__Work item__: Look below for the lines from the one with "cyan cross: (45, 42)" to the one with "green line: (455, 223) -> (400, 272), moved", and copy exactly those lines, both ends included.

__Shape state transition data__:
■ ■ ■ ■ ■

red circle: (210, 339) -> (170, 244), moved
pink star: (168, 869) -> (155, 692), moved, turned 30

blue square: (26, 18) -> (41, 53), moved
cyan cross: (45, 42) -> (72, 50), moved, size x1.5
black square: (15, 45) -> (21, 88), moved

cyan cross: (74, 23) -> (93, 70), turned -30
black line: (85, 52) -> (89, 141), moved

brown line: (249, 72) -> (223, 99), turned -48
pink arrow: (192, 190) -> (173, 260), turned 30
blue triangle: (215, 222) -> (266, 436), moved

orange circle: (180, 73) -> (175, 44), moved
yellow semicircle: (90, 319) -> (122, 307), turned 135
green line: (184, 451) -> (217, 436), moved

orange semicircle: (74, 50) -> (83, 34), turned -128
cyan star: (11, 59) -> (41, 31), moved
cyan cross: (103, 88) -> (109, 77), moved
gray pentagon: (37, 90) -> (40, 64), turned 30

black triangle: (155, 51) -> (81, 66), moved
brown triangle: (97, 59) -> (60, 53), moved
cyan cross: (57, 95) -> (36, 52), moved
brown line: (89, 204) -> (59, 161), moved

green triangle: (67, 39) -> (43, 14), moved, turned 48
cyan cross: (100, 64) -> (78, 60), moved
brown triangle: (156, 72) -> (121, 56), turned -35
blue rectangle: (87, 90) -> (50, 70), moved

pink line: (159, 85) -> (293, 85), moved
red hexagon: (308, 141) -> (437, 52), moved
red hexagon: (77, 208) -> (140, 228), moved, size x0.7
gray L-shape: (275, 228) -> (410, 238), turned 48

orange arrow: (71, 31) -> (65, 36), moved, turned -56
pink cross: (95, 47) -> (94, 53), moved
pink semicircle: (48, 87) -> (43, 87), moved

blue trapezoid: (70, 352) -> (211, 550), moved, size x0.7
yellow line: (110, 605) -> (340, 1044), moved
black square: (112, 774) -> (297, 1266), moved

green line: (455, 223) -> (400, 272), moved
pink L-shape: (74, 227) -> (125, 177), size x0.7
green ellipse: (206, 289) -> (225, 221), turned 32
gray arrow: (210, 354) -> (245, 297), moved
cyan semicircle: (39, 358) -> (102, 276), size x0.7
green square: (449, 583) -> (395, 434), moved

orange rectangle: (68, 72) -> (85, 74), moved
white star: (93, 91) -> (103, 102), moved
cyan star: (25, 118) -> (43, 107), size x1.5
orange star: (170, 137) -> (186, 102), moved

■ ■ ■ ■ ■

__Task result__:
cyan cross: (45, 42) -> (72, 50), moved, size x1.5
black square: (15, 45) -> (21, 88), moved

cyan cross: (74, 23) -> (93, 70), turned -30
black line: (85, 52) -> (89, 141), moved

brown line: (249, 72) -> (223, 99), turned -48
pink arrow: (192, 190) -> (173, 260), turned 30
blue triangle: (215, 222) -> (266, 436), moved

orange circle: (180, 73) -> (175, 44), moved
yellow semicircle: (90, 319) -> (122, 307), turned 135
green line: (184, 451) -> (217, 436), moved

orange semicircle: (74, 50) -> (83, 34), turned -128
cyan star: (11, 59) -> (41, 31), moved
cyan cross: (103, 88) -> (109, 77), moved
gray pentagon: (37, 90) -> (40, 64), turned 30

black triangle: (155, 51) -> (81, 66), moved
brown triangle: (97, 59) -> (60, 53), moved
cyan cross: (57, 95) -> (36, 52), moved
brown line: (89, 204) -> (59, 161), moved

green triangle: (67, 39) -> (43, 14), moved, turned 48
cyan cross: (100, 64) -> (78, 60), moved
brown triangle: (156, 72) -> (121, 56), turned -35
blue rectangle: (87, 90) -> (50, 70), moved

pink line: (159, 85) -> (293, 85), moved
red hexagon: (308, 141) -> (437, 52), moved
red hexagon: (77, 208) -> (140, 228), moved, size x0.7
gray L-shape: (275, 228) -> (410, 238), turned 48

orange arrow: (71, 31) -> (65, 36), moved, turned -56
pink cross: (95, 47) -> (94, 53), moved
pink semicircle: (48, 87) -> (43, 87), moved

blue trapezoid: (70, 352) -> (211, 550), moved, size x0.7
yellow line: (110, 605) -> (340, 1044), moved
black square: (112, 774) -> (297, 1266), moved

green line: (455, 223) -> (400, 272), moved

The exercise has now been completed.